§ EXERCISE AIM
In the items from the first line through the line containing "pink ellipse: moved 7 px left, 3 px up", substitute "half-circle" for every "semicircle" and give those lines again with nothing else changed.

§ DATASET ROWS
▼▼▼

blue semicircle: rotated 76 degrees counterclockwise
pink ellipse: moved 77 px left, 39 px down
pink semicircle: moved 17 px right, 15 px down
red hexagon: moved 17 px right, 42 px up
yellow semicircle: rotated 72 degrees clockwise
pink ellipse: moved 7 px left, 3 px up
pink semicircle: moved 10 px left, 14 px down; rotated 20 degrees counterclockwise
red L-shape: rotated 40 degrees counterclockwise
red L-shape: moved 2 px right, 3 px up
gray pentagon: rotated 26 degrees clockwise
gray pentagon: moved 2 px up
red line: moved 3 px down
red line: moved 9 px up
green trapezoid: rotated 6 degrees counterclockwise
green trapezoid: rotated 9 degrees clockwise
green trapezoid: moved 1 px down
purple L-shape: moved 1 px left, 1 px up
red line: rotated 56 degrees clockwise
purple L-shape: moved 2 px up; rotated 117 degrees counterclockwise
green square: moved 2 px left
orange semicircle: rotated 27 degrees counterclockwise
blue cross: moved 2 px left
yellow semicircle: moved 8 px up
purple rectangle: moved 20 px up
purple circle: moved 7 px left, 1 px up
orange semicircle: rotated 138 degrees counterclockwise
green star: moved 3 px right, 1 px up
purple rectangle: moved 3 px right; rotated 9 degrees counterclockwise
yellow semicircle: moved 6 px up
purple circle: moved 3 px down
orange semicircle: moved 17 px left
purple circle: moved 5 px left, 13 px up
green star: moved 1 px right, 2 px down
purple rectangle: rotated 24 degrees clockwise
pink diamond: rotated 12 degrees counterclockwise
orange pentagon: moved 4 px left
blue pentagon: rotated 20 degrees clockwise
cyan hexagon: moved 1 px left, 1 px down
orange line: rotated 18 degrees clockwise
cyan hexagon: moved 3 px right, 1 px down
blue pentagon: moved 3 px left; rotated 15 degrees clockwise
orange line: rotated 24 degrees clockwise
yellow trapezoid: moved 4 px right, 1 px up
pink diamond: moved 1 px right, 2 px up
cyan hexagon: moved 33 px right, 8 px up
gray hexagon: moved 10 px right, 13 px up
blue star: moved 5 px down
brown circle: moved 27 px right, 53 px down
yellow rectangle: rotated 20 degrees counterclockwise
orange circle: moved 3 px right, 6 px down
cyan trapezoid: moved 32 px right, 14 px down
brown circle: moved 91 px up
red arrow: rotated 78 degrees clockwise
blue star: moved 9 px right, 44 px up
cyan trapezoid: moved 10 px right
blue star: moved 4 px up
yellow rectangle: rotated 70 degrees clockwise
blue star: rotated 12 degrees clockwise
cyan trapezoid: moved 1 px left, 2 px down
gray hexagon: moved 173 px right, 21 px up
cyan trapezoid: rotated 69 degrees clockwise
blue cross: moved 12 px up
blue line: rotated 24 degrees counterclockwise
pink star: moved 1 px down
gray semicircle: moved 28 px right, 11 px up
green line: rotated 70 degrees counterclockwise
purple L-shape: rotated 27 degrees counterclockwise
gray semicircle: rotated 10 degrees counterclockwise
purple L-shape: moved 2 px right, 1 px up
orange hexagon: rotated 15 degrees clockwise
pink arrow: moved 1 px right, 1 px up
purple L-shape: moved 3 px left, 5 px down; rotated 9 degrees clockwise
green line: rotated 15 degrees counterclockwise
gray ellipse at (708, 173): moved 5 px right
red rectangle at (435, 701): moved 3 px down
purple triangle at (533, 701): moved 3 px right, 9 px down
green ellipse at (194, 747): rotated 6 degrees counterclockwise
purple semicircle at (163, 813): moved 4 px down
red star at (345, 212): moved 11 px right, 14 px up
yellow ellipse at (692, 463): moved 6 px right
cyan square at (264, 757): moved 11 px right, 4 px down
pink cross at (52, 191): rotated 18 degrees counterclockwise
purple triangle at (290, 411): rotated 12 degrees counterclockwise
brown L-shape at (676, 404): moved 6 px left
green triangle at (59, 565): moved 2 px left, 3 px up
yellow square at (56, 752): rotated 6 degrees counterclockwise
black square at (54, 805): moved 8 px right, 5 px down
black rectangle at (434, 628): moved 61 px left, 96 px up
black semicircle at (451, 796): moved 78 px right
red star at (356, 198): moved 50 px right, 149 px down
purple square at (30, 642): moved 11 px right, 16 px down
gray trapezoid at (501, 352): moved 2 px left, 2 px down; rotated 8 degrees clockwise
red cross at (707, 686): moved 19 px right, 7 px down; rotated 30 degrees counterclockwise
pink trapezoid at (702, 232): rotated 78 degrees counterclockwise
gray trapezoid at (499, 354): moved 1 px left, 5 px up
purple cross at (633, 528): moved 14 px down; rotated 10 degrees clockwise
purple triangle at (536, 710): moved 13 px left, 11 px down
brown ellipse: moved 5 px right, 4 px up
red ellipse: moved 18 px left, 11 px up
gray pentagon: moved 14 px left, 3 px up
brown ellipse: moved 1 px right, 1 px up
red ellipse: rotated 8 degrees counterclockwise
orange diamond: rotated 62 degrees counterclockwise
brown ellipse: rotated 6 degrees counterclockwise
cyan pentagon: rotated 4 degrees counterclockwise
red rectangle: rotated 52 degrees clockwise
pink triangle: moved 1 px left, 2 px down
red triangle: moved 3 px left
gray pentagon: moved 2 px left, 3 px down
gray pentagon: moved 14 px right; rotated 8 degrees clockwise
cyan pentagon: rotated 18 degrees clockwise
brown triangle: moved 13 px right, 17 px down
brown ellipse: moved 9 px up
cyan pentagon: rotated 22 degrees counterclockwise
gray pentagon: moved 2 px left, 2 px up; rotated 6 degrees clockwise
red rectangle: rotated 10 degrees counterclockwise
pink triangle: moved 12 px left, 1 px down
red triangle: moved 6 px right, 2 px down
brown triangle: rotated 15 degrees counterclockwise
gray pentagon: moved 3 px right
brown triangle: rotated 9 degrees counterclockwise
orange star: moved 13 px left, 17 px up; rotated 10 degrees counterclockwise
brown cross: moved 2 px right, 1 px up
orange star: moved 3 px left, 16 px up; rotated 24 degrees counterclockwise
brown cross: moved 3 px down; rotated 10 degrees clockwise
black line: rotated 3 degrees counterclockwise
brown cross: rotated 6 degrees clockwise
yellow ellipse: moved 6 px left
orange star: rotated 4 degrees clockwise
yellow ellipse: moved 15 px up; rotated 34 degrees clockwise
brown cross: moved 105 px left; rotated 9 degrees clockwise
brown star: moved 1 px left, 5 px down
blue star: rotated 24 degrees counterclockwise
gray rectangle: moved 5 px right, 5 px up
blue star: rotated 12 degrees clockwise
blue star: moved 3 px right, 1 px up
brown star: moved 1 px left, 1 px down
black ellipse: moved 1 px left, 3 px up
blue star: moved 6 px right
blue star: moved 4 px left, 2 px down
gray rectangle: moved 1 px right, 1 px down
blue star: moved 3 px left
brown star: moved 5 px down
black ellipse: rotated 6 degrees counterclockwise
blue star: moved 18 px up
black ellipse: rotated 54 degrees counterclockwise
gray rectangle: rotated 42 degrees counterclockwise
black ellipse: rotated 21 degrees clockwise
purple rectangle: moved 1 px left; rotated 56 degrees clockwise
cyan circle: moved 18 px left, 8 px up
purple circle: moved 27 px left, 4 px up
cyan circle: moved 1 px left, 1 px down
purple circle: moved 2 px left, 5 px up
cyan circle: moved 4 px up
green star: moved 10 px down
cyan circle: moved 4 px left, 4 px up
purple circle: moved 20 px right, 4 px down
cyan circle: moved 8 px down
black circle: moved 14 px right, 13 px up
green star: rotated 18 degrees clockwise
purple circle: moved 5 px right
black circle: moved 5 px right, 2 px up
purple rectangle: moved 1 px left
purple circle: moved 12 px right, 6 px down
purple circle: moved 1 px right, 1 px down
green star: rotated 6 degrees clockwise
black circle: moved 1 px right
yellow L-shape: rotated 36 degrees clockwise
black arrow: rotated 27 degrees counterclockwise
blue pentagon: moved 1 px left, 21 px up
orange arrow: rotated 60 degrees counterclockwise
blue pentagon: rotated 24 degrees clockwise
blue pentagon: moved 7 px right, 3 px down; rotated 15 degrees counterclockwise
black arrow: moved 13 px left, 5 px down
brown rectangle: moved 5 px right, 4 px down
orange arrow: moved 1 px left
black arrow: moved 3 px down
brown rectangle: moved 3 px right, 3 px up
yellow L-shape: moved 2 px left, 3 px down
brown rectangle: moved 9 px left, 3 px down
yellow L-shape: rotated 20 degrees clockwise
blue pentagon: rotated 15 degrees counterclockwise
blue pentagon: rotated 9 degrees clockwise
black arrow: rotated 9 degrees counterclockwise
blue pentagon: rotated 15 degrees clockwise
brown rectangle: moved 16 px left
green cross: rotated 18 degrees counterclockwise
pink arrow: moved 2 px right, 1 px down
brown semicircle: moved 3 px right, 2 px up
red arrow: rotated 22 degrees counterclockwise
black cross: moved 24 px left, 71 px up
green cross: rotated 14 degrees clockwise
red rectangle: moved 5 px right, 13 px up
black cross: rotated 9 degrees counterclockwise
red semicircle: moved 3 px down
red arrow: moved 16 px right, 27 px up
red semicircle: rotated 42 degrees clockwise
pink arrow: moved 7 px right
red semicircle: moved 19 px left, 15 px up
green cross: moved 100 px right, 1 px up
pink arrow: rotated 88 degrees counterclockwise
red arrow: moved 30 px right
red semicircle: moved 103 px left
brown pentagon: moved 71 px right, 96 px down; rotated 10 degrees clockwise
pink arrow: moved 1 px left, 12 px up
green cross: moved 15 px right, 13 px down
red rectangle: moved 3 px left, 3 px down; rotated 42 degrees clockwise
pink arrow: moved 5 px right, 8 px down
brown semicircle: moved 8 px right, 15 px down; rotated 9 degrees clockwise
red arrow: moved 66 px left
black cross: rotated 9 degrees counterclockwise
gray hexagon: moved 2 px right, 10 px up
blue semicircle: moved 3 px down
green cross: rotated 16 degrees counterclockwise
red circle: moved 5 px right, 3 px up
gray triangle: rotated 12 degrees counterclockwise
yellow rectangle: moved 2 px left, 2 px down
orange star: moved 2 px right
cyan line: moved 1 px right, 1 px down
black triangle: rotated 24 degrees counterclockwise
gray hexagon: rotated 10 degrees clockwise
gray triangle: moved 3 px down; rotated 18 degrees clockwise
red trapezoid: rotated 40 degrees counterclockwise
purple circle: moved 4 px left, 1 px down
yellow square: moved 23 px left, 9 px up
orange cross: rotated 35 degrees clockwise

▲▲▲

§ TASK ANSWER
blue half-circle: rotated 76 degrees counterclockwise
pink ellipse: moved 77 px left, 39 px down
pink half-circle: moved 17 px right, 15 px down
red hexagon: moved 17 px right, 42 px up
yellow half-circle: rotated 72 degrees clockwise
pink ellipse: moved 7 px left, 3 px up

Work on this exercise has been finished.